[Items from a dataset]

************

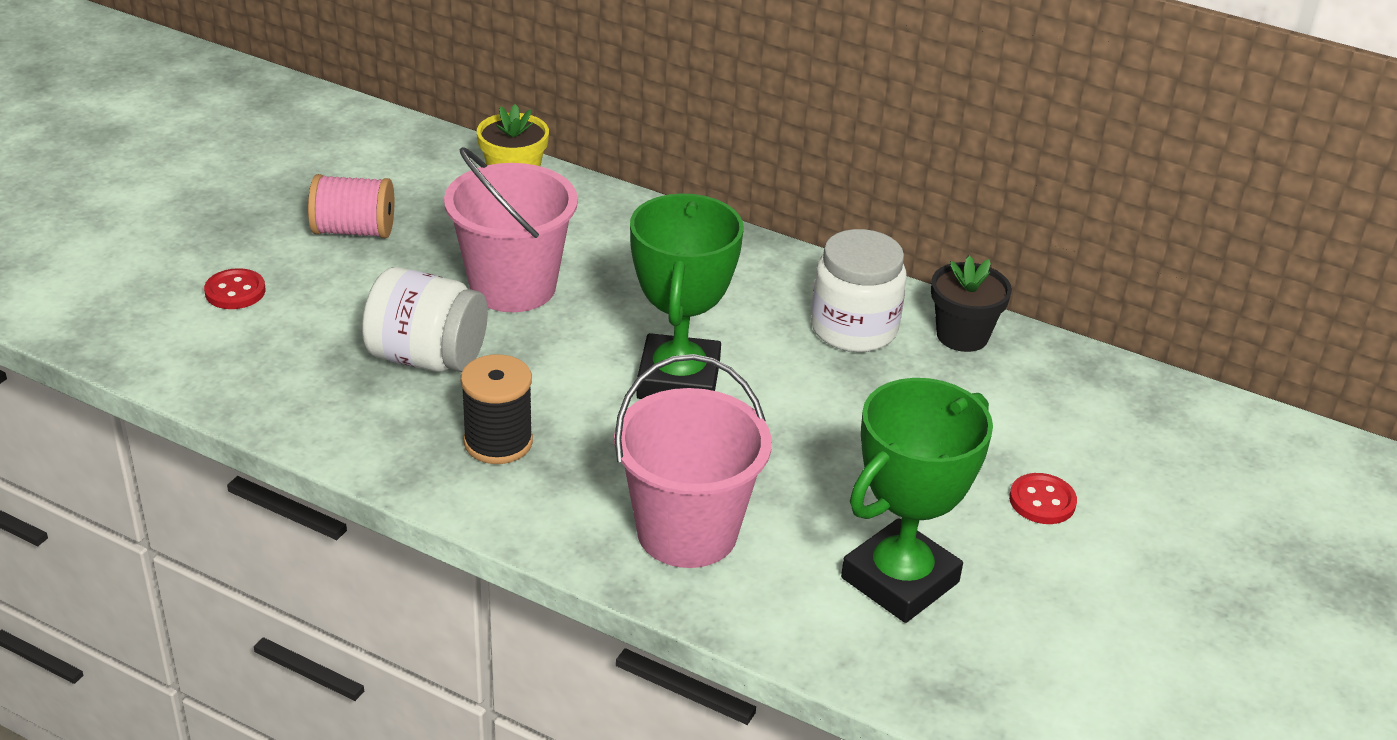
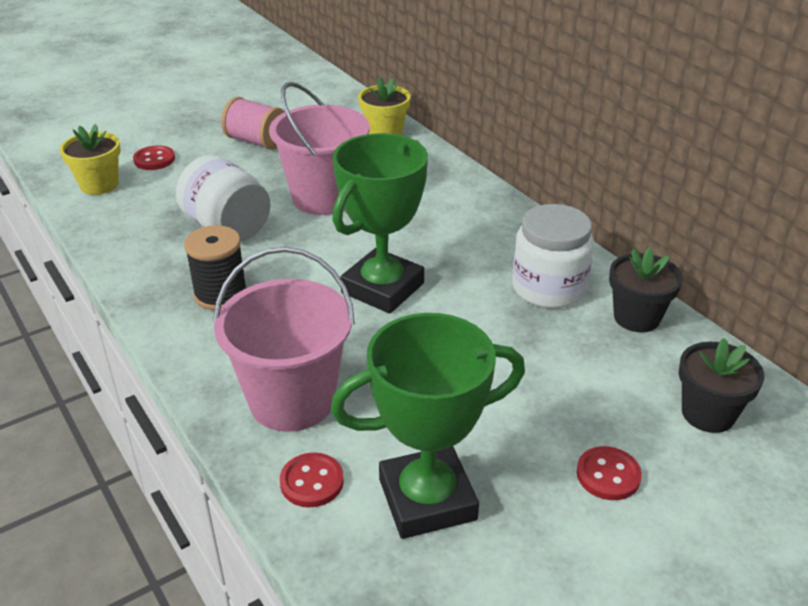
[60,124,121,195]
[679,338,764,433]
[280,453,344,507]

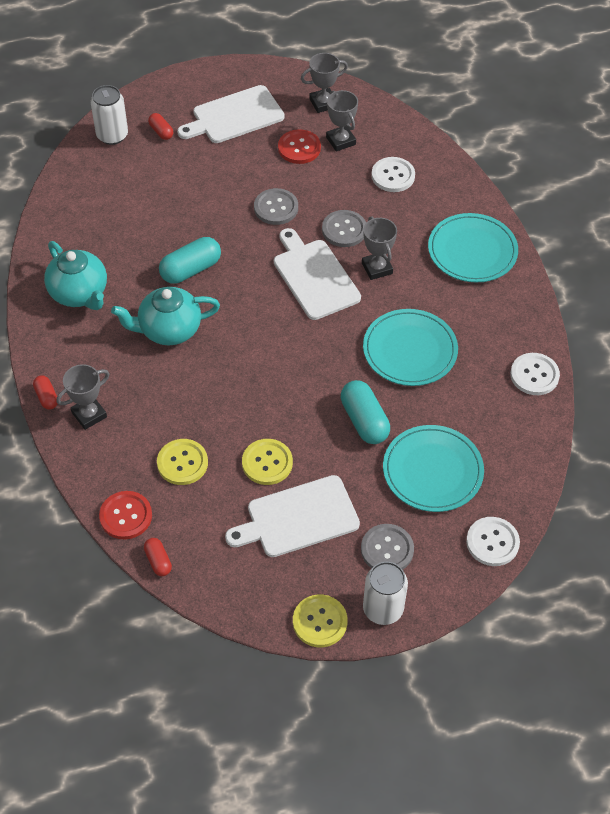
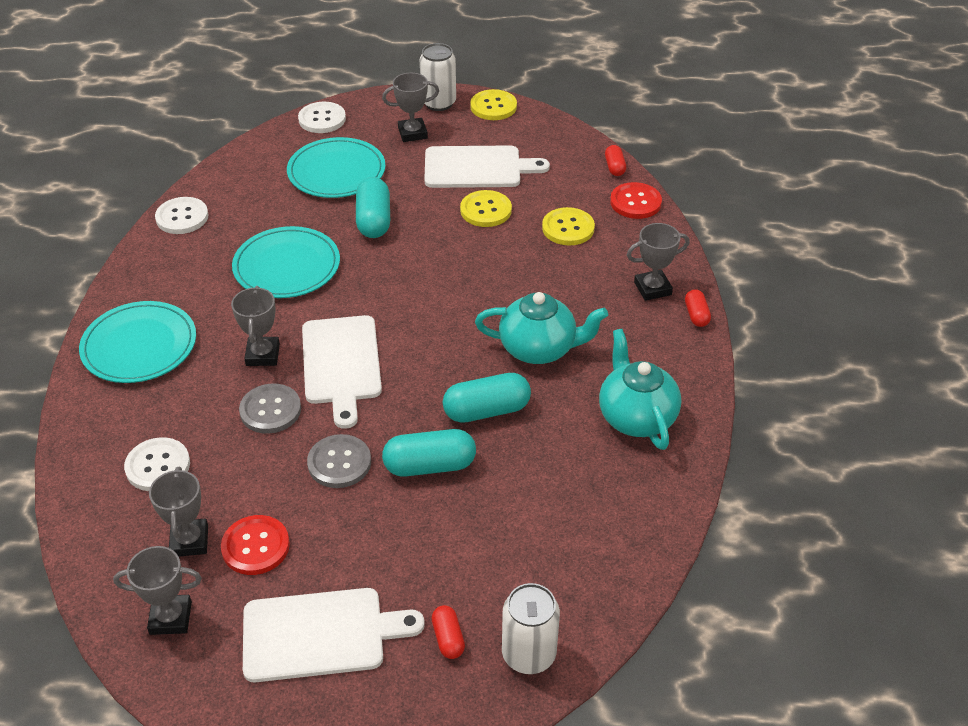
[382,73,439,142]
[382,429,476,477]

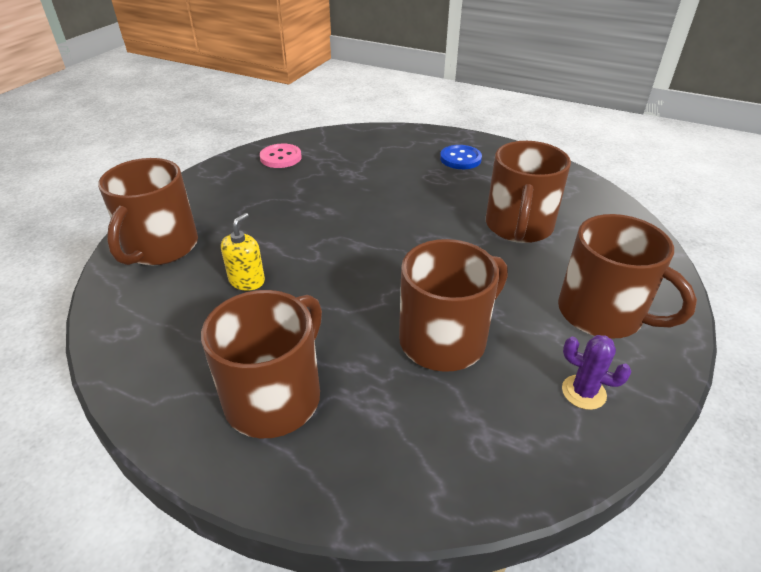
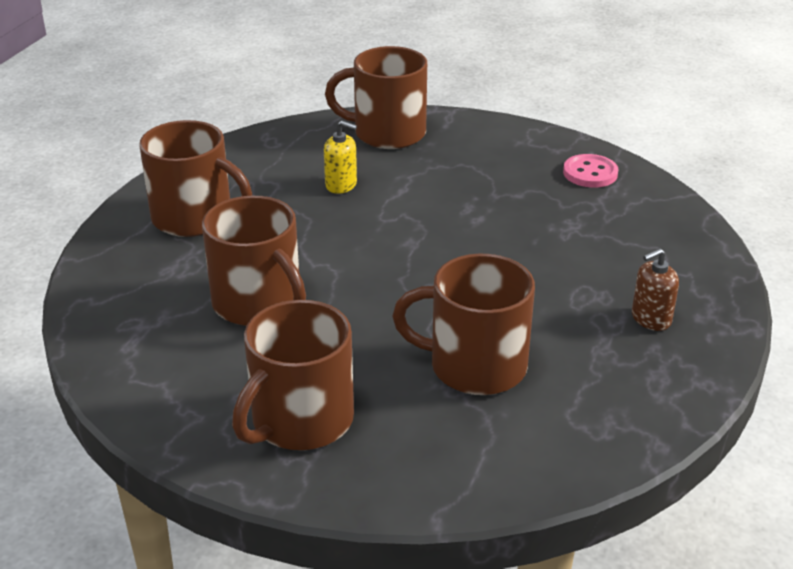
[632,248,679,331]
[562,335,631,410] (first image)

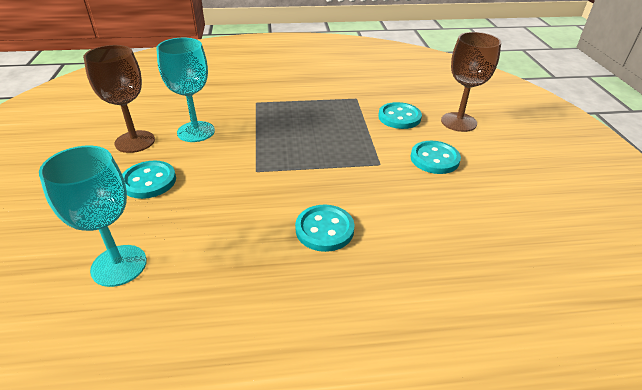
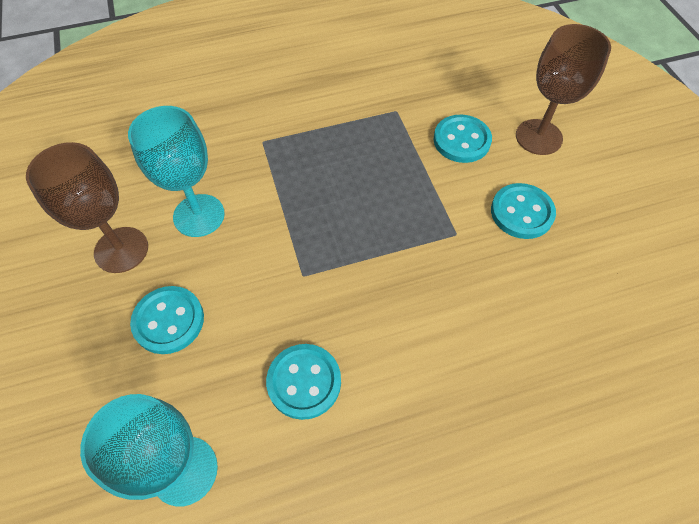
[266,344,341,420]

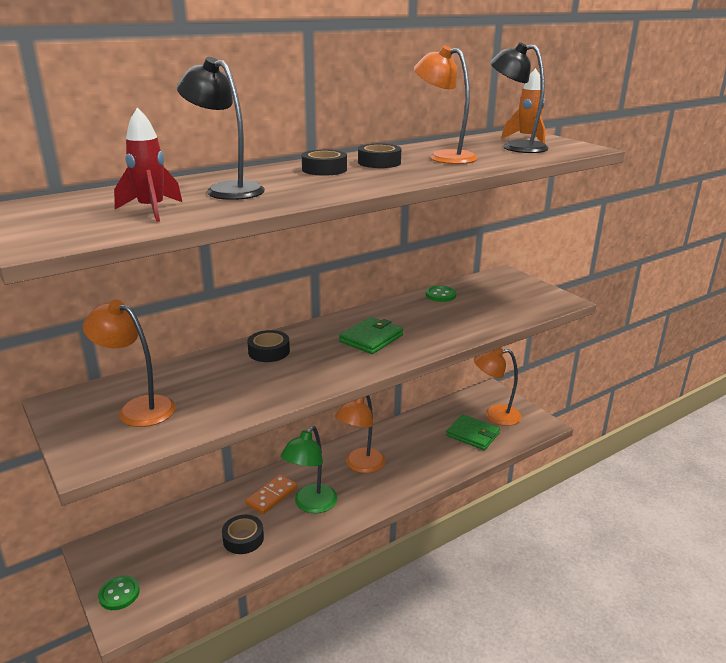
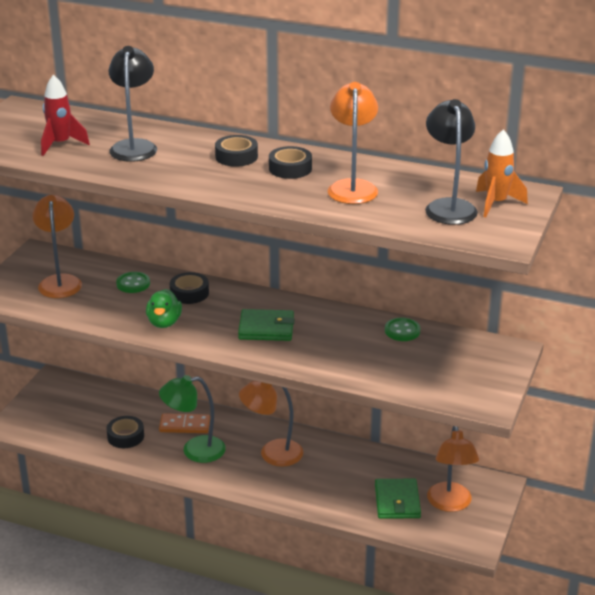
[427,426,479,512]
[116,272,150,293]
[146,289,182,328]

************

* [Problem requirements]
Could you restate every record above word for word, leaving the pictures out?

* [Solution]
[60,124,121,195]
[679,338,764,433]
[280,453,344,507]

[382,73,439,142]
[382,429,476,477]

[632,248,679,331]
[562,335,631,410] (first image)

[266,344,341,420]

[427,426,479,512]
[116,272,150,293]
[146,289,182,328]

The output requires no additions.